__EXERCISE GOAL__
Reply with only a number, the count of lines in the listing that include the word "none".

__RECORD EXCERPTS__

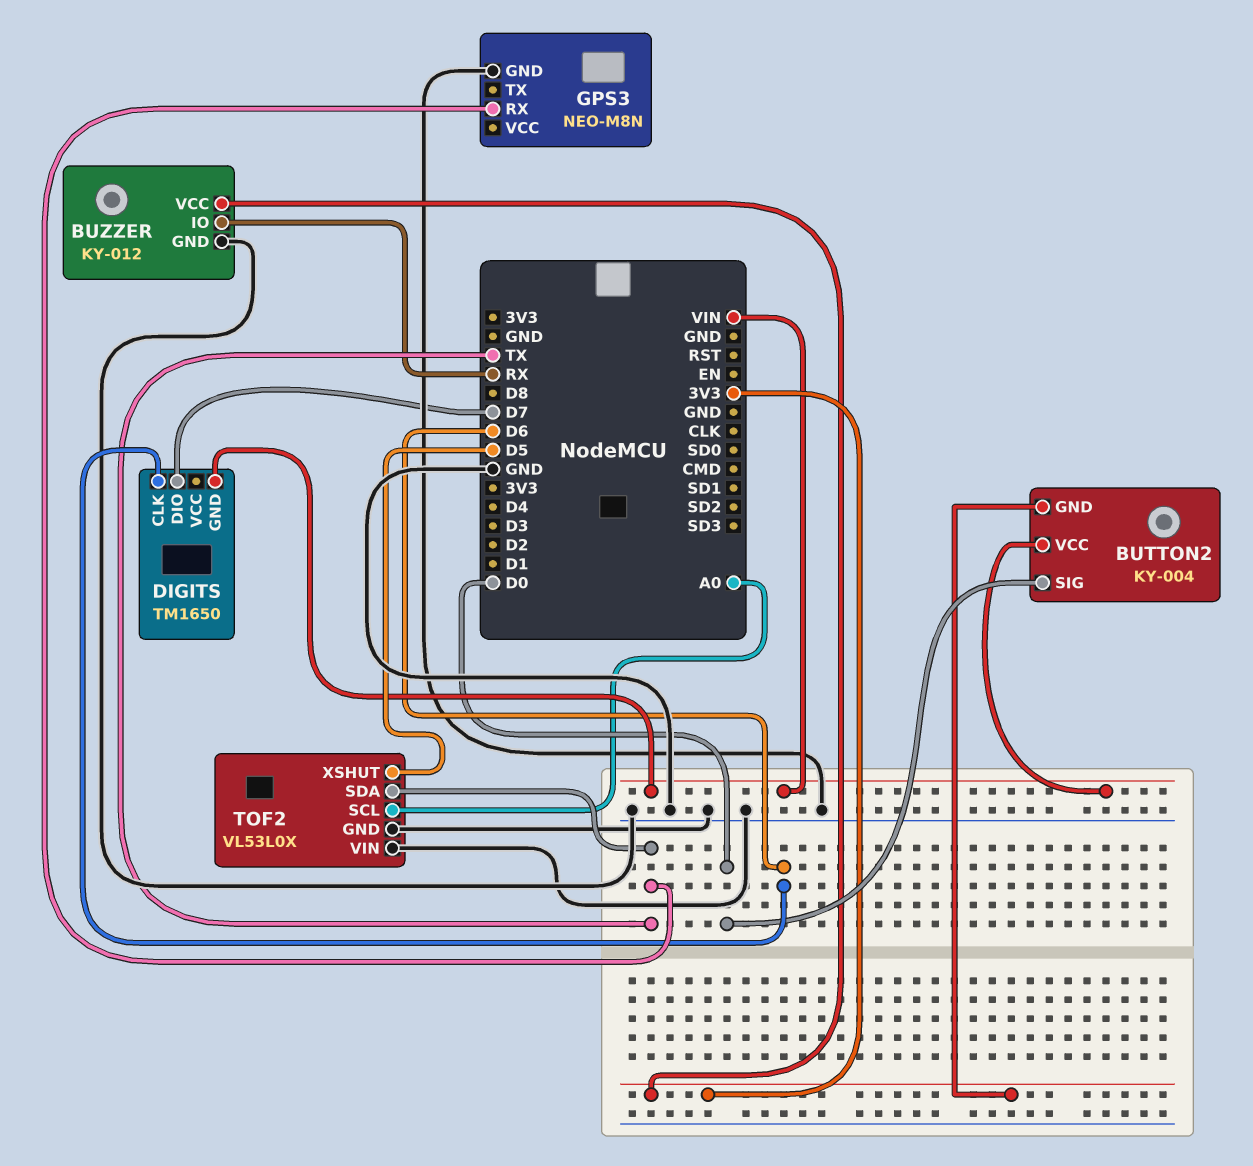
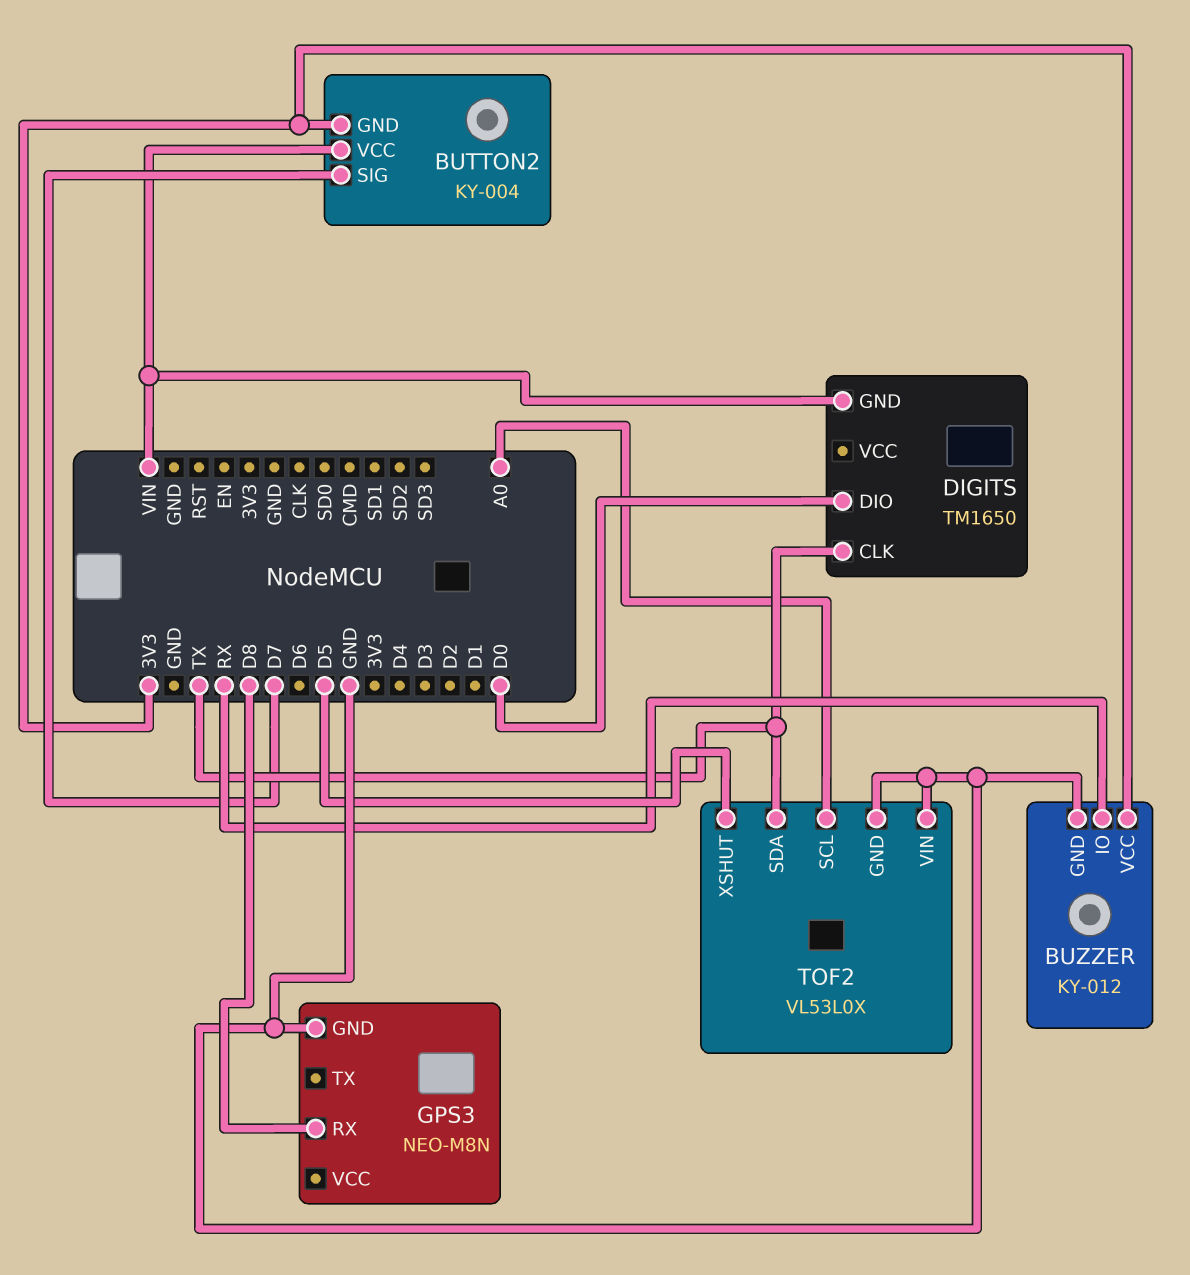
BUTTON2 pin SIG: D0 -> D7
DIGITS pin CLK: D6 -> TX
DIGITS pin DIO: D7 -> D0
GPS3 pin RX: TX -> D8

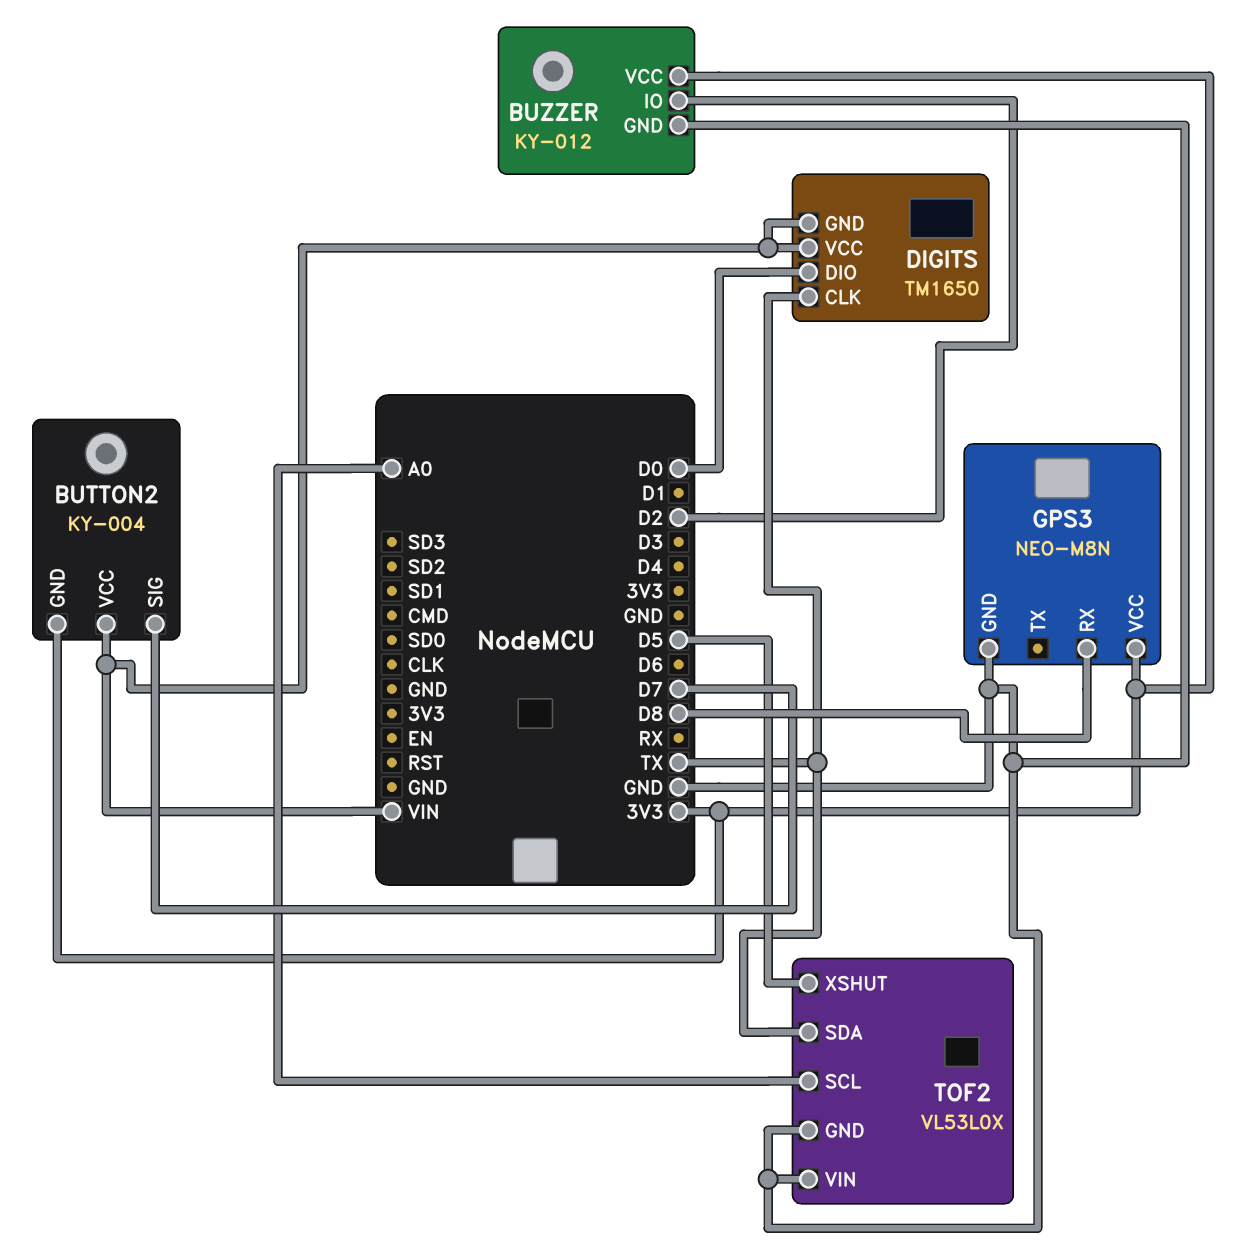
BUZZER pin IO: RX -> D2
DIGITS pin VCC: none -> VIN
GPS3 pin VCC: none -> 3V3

* * *

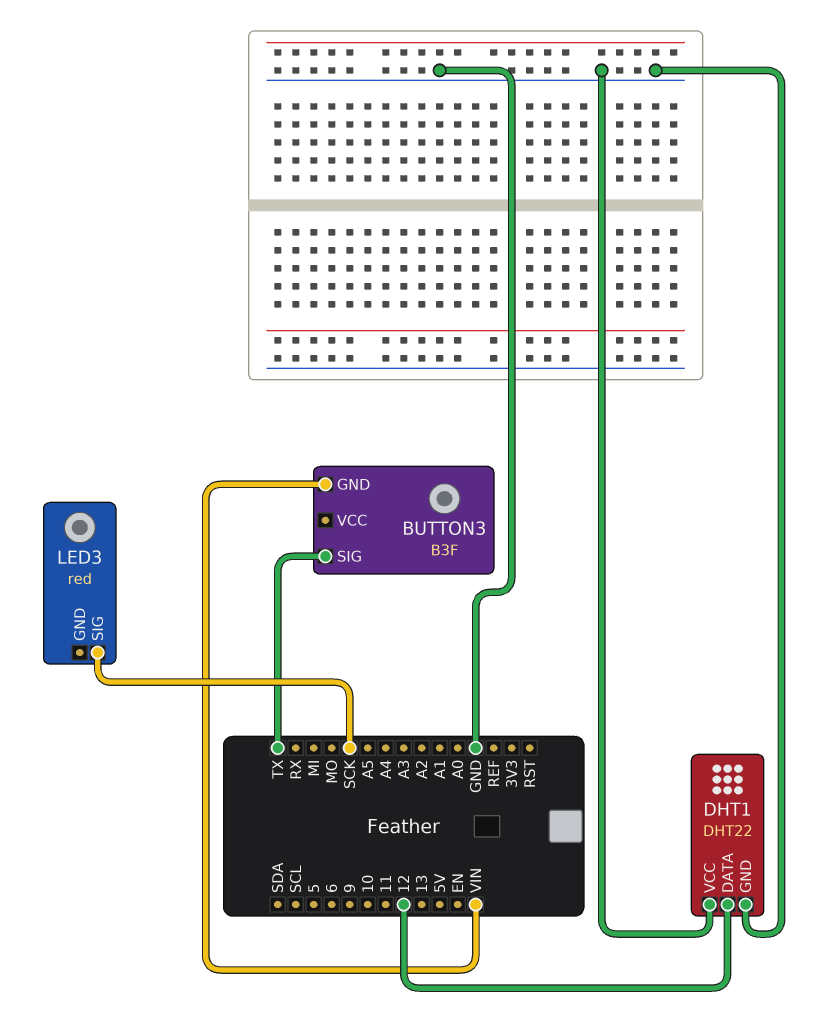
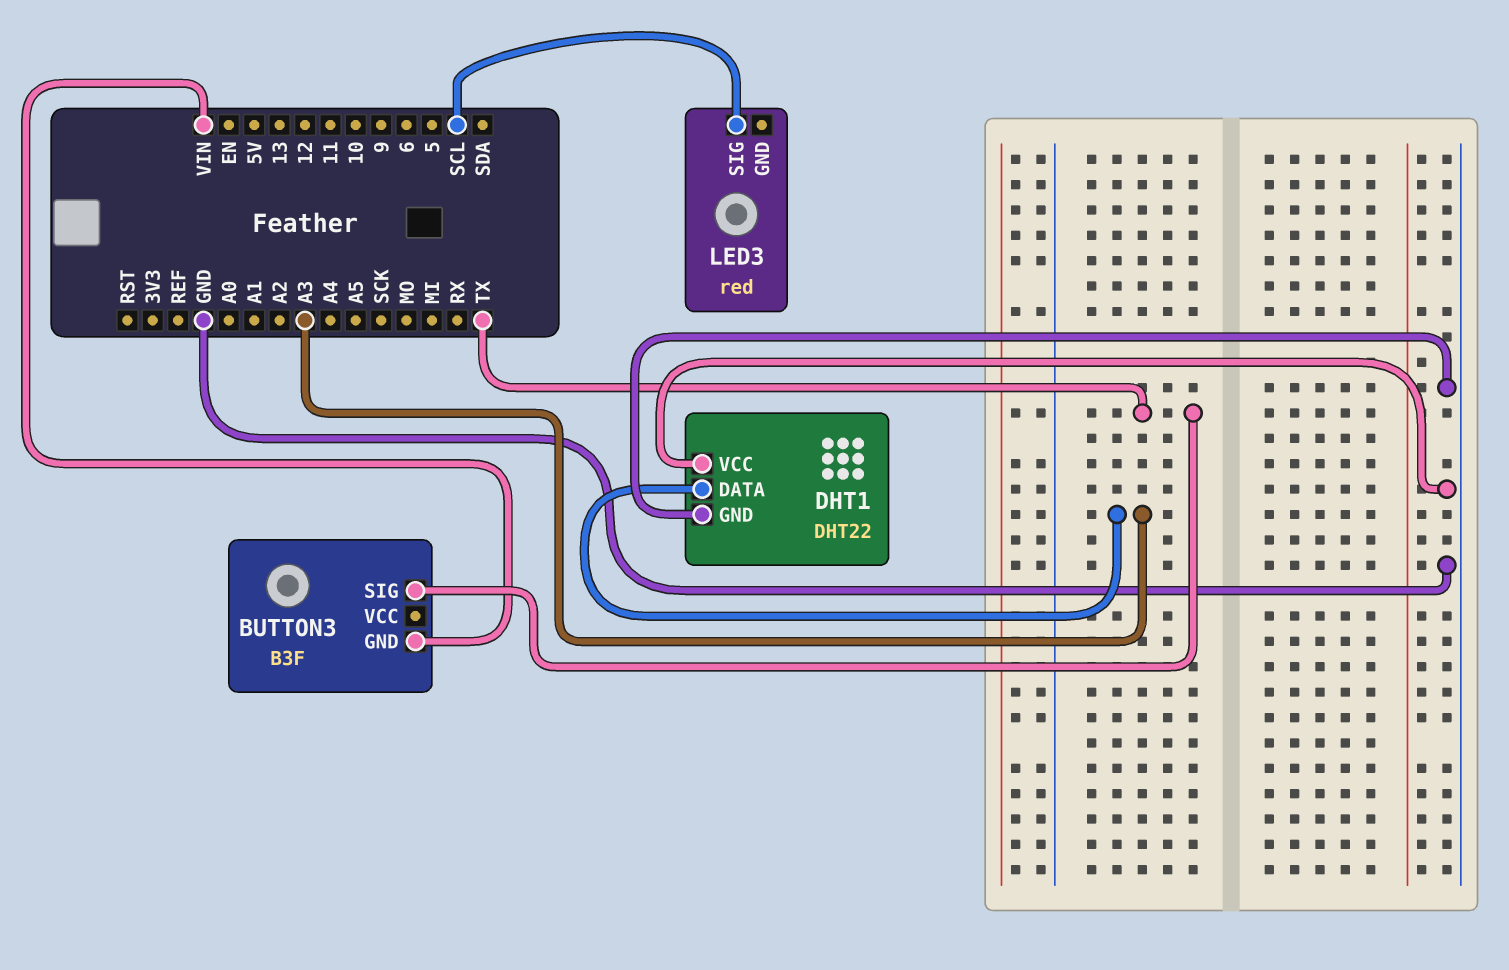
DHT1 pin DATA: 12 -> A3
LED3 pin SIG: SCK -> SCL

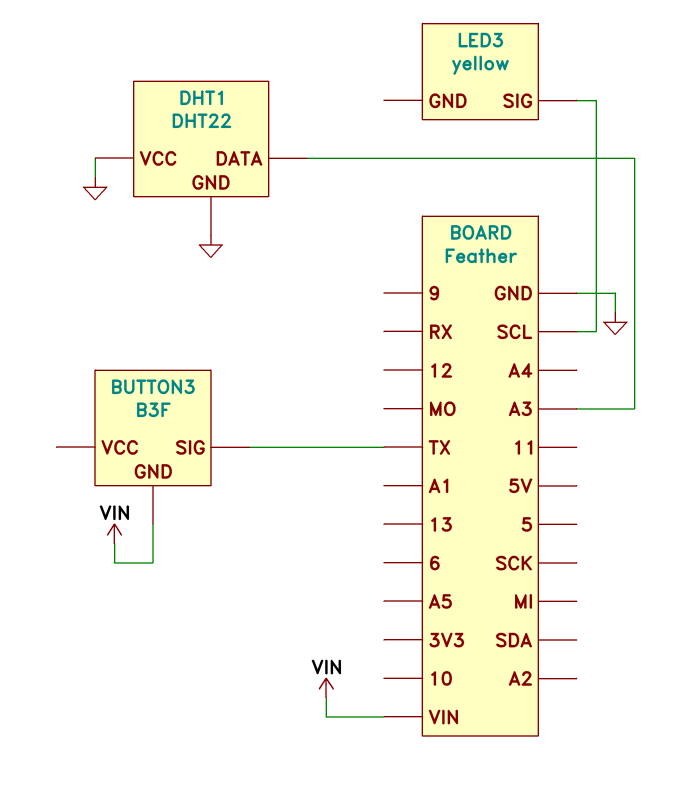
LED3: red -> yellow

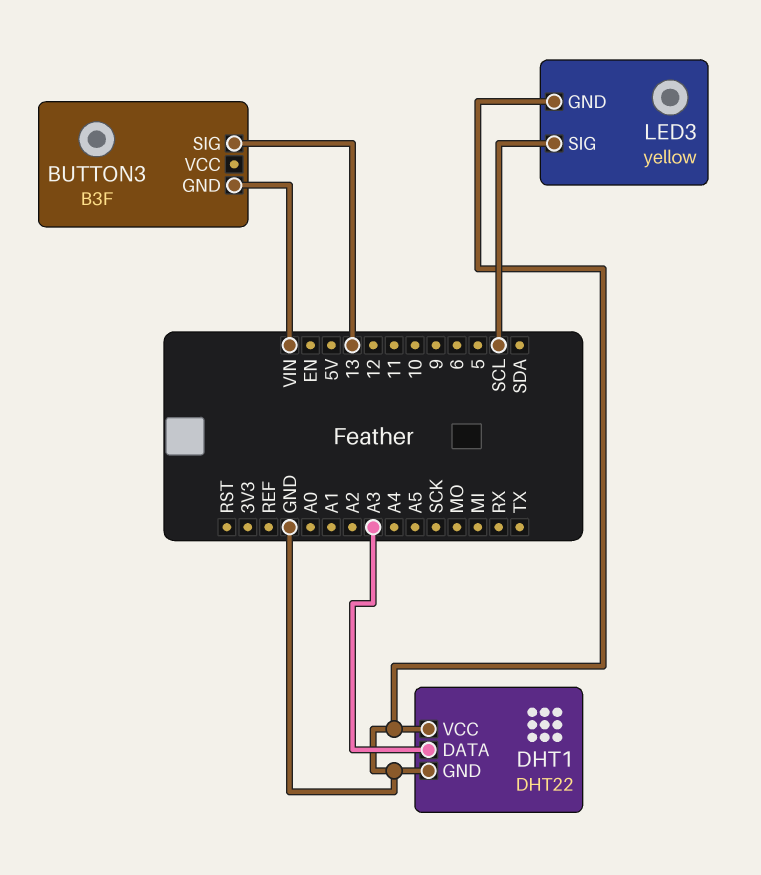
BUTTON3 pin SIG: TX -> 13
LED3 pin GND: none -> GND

__ANSWER BOX__
3